**What is needed:**
From the entries below, transcribe exactly the lines between the line holding "none -> blue brick H5:H6 level 2" and the line holding "purple brick B2:B3", inclusive; skip all other lines.

********************

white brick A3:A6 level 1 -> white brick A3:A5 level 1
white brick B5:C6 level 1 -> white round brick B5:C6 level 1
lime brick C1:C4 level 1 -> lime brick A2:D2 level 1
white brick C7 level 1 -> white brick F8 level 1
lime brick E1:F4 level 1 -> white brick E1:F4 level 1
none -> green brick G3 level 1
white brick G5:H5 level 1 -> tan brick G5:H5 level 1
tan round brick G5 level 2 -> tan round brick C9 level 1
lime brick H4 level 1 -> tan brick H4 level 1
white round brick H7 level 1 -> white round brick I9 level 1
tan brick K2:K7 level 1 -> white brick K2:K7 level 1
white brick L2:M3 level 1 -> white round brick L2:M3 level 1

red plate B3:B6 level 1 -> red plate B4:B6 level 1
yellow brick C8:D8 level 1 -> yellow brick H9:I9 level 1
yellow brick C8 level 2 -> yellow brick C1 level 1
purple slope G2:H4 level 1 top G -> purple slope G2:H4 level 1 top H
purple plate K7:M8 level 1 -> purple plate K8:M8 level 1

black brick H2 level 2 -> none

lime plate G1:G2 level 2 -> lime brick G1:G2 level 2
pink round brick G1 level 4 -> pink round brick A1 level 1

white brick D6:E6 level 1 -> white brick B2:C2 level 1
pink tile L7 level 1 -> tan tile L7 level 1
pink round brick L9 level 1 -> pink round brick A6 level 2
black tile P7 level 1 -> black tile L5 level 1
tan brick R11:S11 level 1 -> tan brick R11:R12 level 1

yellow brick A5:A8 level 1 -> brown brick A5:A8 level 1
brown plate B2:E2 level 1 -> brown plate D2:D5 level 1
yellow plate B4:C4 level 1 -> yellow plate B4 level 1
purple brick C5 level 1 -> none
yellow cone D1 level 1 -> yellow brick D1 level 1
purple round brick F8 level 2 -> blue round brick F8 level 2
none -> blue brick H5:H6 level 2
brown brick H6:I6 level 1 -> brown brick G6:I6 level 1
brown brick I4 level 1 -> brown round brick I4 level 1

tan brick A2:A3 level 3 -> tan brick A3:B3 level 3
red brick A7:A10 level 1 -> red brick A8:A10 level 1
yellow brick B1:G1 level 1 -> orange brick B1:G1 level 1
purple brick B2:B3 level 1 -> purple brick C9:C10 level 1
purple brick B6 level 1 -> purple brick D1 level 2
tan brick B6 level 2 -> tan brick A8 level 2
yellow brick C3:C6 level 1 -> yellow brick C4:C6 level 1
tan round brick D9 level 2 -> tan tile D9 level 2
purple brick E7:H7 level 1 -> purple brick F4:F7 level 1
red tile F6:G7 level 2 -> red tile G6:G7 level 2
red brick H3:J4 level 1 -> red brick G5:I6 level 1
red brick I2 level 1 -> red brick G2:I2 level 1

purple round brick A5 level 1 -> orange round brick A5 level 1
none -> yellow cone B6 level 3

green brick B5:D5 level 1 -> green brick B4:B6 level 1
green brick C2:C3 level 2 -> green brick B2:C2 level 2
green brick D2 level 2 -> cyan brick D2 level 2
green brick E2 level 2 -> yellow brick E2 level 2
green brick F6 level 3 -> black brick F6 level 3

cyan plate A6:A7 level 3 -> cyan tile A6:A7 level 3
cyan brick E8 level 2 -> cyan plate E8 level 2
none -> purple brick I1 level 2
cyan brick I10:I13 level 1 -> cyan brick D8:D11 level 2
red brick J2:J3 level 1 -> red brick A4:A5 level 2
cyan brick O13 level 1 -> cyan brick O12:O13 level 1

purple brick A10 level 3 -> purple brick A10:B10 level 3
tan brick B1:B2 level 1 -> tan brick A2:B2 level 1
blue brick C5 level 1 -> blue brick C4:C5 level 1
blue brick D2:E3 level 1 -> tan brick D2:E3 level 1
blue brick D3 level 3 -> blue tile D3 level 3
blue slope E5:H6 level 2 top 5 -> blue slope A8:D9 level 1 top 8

********************

**Task solution:**
none -> blue brick H5:H6 level 2
brown brick H6:I6 level 1 -> brown brick G6:I6 level 1
brown brick I4 level 1 -> brown round brick I4 level 1

tan brick A2:A3 level 3 -> tan brick A3:B3 level 3
red brick A7:A10 level 1 -> red brick A8:A10 level 1
yellow brick B1:G1 level 1 -> orange brick B1:G1 level 1
purple brick B2:B3 level 1 -> purple brick C9:C10 level 1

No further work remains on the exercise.